§ **Exercise**:
Your task is to restate every entry below word for word and omit the images.

::::

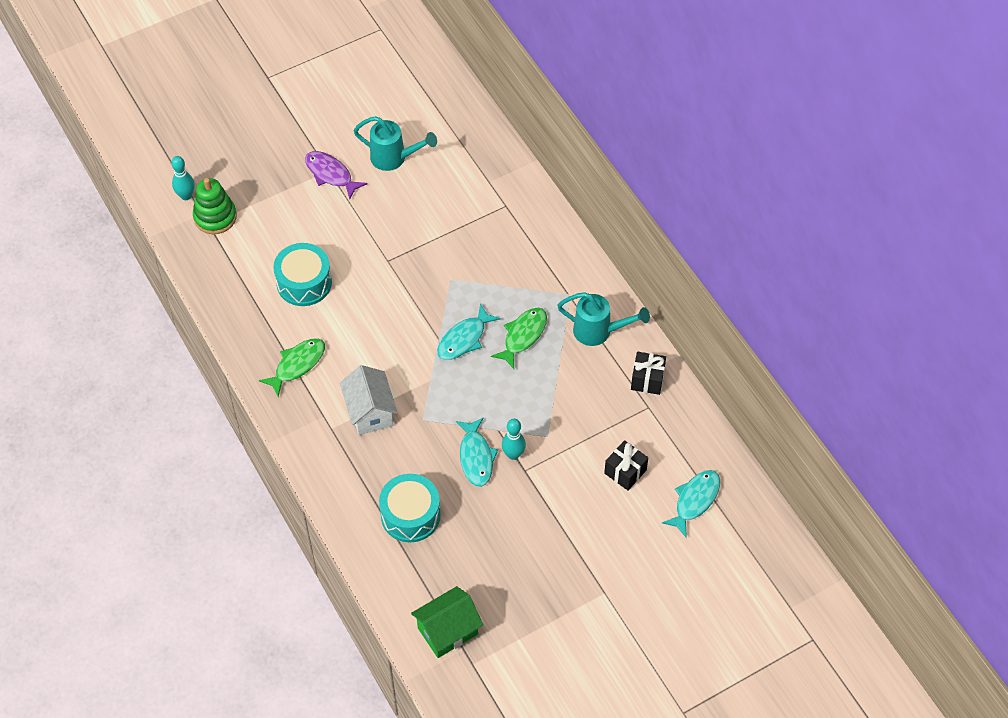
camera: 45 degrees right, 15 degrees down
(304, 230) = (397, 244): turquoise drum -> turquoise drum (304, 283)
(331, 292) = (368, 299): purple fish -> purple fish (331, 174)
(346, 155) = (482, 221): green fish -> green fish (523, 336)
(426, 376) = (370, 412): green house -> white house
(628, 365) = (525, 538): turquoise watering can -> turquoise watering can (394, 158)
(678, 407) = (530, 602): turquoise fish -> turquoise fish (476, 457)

::::

§ **Solution below**:
camera: 45 degrees right, 15 degrees down
(304, 230) = (397, 244): turquoise drum -> turquoise drum (304, 283)
(331, 292) = (368, 299): purple fish -> purple fish (331, 174)
(346, 155) = (482, 221): green fish -> green fish (523, 336)
(426, 376) = (370, 412): green house -> white house
(628, 365) = (525, 538): turquoise watering can -> turquoise watering can (394, 158)
(678, 407) = (530, 602): turquoise fish -> turquoise fish (476, 457)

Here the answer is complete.